### Description of the task
From the listing below, output only the lines starting at the line that has "U2: PIC12F683 -> PIC12F1840" and ending at the line that has "U103: NAND 74LS00", exactly as they appear, ends included.

Start of Provided entries

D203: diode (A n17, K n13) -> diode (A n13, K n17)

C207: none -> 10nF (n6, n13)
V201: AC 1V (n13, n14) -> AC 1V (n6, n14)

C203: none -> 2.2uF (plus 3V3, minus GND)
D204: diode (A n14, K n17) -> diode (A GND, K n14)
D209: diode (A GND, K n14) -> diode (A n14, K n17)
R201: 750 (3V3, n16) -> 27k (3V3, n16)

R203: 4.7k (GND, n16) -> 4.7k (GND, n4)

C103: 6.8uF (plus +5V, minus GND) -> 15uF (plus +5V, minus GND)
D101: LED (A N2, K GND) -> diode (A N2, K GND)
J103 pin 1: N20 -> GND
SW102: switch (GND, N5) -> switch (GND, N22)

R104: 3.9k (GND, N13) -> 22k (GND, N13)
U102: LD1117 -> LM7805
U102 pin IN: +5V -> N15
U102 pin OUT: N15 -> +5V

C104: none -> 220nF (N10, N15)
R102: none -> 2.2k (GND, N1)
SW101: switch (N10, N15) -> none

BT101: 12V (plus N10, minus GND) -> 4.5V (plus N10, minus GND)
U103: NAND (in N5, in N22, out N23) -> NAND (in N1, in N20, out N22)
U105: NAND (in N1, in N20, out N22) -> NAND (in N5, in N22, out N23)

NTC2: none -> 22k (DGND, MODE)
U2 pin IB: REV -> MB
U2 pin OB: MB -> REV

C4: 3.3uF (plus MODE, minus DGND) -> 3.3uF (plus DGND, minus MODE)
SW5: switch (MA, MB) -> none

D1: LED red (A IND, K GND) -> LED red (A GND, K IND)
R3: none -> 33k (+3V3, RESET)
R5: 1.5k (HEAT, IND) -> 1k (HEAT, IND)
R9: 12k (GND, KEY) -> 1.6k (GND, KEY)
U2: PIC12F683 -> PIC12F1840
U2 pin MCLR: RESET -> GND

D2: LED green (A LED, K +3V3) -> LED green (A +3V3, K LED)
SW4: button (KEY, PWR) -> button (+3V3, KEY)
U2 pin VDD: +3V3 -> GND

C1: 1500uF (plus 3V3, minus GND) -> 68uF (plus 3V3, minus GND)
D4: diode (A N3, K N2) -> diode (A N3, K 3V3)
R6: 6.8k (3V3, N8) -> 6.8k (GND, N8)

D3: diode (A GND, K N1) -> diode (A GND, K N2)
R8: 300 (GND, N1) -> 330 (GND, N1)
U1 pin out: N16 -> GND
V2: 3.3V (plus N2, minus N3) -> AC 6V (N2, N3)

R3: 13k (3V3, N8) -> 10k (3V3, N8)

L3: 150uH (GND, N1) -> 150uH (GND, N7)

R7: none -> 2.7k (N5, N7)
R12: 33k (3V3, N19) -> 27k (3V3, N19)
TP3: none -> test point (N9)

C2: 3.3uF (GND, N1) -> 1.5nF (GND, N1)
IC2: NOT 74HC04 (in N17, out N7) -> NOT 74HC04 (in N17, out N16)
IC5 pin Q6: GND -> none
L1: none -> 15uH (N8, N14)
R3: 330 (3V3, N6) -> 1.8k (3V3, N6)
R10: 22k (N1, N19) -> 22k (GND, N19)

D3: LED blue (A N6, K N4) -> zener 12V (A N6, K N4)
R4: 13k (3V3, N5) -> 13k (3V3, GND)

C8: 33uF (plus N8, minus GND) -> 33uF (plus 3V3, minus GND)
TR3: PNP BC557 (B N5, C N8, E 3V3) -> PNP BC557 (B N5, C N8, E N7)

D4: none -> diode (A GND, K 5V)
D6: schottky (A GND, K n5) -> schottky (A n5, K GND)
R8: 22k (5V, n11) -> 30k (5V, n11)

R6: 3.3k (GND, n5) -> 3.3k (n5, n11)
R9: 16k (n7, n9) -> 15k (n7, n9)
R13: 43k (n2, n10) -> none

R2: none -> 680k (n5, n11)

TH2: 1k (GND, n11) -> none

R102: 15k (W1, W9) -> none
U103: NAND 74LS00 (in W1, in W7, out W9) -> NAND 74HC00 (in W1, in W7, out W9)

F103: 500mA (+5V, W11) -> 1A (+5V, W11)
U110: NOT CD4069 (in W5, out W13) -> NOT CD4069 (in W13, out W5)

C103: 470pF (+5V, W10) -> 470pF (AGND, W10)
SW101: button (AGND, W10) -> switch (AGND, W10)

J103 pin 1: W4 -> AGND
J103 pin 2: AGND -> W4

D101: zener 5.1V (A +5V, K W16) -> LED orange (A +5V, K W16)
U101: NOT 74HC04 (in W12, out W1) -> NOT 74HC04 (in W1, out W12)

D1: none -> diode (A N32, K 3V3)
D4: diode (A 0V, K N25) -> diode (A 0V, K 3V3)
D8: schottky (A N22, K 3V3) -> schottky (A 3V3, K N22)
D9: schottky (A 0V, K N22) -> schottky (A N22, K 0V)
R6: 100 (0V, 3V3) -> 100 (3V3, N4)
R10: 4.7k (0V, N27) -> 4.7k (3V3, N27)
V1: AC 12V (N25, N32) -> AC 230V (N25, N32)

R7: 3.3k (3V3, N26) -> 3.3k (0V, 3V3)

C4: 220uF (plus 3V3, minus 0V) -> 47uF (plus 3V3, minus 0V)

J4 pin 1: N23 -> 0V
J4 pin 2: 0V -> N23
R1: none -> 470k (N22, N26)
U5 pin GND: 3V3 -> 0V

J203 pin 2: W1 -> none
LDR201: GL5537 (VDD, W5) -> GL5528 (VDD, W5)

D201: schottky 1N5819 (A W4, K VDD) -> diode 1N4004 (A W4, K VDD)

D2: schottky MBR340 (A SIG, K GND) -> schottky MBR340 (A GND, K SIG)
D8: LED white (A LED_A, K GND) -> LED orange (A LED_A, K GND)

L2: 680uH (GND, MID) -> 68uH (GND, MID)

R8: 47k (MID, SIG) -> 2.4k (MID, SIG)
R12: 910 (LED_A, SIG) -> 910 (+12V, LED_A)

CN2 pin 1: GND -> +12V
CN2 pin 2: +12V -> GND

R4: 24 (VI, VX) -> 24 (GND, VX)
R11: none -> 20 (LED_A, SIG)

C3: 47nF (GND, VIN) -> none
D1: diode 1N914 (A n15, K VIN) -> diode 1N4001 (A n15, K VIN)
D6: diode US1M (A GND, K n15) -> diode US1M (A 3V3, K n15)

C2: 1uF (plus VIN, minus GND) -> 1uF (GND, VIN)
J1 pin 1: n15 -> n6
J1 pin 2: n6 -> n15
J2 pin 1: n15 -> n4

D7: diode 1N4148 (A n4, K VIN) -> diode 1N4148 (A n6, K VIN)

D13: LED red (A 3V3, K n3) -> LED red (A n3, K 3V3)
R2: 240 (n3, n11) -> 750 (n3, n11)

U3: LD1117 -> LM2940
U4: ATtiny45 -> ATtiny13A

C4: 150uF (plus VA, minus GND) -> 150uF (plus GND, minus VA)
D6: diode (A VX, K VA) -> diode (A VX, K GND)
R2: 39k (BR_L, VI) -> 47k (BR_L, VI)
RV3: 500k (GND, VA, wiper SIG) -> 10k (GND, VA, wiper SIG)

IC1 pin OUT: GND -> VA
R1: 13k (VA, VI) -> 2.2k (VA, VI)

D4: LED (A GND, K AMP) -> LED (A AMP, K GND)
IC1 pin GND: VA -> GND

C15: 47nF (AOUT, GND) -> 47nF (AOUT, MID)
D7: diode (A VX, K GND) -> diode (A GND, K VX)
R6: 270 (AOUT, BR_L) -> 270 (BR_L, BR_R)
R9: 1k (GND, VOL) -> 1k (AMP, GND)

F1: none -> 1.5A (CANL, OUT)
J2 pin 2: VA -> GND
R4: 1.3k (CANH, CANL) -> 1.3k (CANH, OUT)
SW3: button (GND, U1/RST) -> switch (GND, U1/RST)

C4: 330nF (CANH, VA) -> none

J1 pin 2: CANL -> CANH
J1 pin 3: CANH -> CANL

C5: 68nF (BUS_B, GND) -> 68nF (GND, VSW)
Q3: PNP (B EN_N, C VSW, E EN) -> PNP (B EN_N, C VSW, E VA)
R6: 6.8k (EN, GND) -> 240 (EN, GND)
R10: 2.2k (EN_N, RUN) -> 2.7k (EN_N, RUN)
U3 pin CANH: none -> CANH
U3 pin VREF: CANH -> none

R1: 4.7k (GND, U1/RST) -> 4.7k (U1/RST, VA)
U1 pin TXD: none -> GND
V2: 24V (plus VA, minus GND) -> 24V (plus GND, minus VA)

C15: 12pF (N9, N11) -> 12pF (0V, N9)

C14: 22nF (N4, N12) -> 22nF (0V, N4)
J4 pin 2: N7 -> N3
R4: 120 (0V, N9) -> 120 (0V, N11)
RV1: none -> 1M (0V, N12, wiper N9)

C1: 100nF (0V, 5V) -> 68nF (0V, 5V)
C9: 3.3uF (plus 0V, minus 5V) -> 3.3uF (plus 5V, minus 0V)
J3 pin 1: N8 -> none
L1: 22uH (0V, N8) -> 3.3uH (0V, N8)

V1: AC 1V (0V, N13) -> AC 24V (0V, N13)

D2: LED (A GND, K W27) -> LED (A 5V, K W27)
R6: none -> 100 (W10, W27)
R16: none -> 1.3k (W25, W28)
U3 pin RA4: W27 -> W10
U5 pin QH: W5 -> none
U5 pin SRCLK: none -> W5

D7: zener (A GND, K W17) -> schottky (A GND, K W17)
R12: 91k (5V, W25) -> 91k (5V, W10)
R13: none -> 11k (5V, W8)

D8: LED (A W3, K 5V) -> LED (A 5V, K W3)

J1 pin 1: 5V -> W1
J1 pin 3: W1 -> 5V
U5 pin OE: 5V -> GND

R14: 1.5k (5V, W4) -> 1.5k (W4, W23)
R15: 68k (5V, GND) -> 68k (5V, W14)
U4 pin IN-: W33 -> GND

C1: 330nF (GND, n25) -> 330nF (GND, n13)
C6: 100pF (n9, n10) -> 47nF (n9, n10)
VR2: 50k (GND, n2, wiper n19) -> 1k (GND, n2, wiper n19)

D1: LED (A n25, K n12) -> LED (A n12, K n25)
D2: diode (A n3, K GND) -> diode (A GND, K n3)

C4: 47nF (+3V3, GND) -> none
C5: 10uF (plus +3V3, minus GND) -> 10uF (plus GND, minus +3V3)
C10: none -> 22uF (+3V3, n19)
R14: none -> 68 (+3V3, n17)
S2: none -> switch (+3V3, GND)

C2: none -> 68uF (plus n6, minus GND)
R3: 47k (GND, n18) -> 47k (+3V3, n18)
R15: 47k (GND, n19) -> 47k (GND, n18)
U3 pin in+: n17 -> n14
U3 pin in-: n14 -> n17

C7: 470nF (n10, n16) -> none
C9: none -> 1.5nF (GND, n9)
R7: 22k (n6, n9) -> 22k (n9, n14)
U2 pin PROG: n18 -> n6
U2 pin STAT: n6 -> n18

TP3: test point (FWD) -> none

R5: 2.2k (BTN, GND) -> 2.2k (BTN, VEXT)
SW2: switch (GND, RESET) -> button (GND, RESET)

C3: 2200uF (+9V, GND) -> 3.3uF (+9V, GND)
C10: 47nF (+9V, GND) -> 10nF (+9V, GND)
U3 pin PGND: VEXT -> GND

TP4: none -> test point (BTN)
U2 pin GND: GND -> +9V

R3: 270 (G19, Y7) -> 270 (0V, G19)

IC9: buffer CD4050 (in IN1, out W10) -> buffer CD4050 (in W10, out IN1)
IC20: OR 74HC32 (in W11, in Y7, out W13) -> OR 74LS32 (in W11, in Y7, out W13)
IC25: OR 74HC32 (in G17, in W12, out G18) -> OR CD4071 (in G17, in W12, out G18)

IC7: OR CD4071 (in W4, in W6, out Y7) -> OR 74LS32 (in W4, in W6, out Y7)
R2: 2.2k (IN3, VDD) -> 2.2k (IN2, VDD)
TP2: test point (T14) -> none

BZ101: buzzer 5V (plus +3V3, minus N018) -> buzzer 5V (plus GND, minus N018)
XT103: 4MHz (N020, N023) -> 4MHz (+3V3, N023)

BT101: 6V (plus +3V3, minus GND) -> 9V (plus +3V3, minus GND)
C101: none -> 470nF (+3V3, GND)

End of Provided entries

### Task result
U2: PIC12F683 -> PIC12F1840
U2 pin MCLR: RESET -> GND

D2: LED green (A LED, K +3V3) -> LED green (A +3V3, K LED)
SW4: button (KEY, PWR) -> button (+3V3, KEY)
U2 pin VDD: +3V3 -> GND

C1: 1500uF (plus 3V3, minus GND) -> 68uF (plus 3V3, minus GND)
D4: diode (A N3, K N2) -> diode (A N3, K 3V3)
R6: 6.8k (3V3, N8) -> 6.8k (GND, N8)

D3: diode (A GND, K N1) -> diode (A GND, K N2)
R8: 300 (GND, N1) -> 330 (GND, N1)
U1 pin out: N16 -> GND
V2: 3.3V (plus N2, minus N3) -> AC 6V (N2, N3)

R3: 13k (3V3, N8) -> 10k (3V3, N8)

L3: 150uH (GND, N1) -> 150uH (GND, N7)

R7: none -> 2.7k (N5, N7)
R12: 33k (3V3, N19) -> 27k (3V3, N19)
TP3: none -> test point (N9)

C2: 3.3uF (GND, N1) -> 1.5nF (GND, N1)
IC2: NOT 74HC04 (in N17, out N7) -> NOT 74HC04 (in N17, out N16)
IC5 pin Q6: GND -> none
L1: none -> 15uH (N8, N14)
R3: 330 (3V3, N6) -> 1.8k (3V3, N6)
R10: 22k (N1, N19) -> 22k (GND, N19)

D3: LED blue (A N6, K N4) -> zener 12V (A N6, K N4)
R4: 13k (3V3, N5) -> 13k (3V3, GND)

C8: 33uF (plus N8, minus GND) -> 33uF (plus 3V3, minus GND)
TR3: PNP BC557 (B N5, C N8, E 3V3) -> PNP BC557 (B N5, C N8, E N7)

D4: none -> diode (A GND, K 5V)
D6: schottky (A GND, K n5) -> schottky (A n5, K GND)
R8: 22k (5V, n11) -> 30k (5V, n11)

R6: 3.3k (GND, n5) -> 3.3k (n5, n11)
R9: 16k (n7, n9) -> 15k (n7, n9)
R13: 43k (n2, n10) -> none

R2: none -> 680k (n5, n11)

TH2: 1k (GND, n11) -> none

R102: 15k (W1, W9) -> none
U103: NAND 74LS00 (in W1, in W7, out W9) -> NAND 74HC00 (in W1, in W7, out W9)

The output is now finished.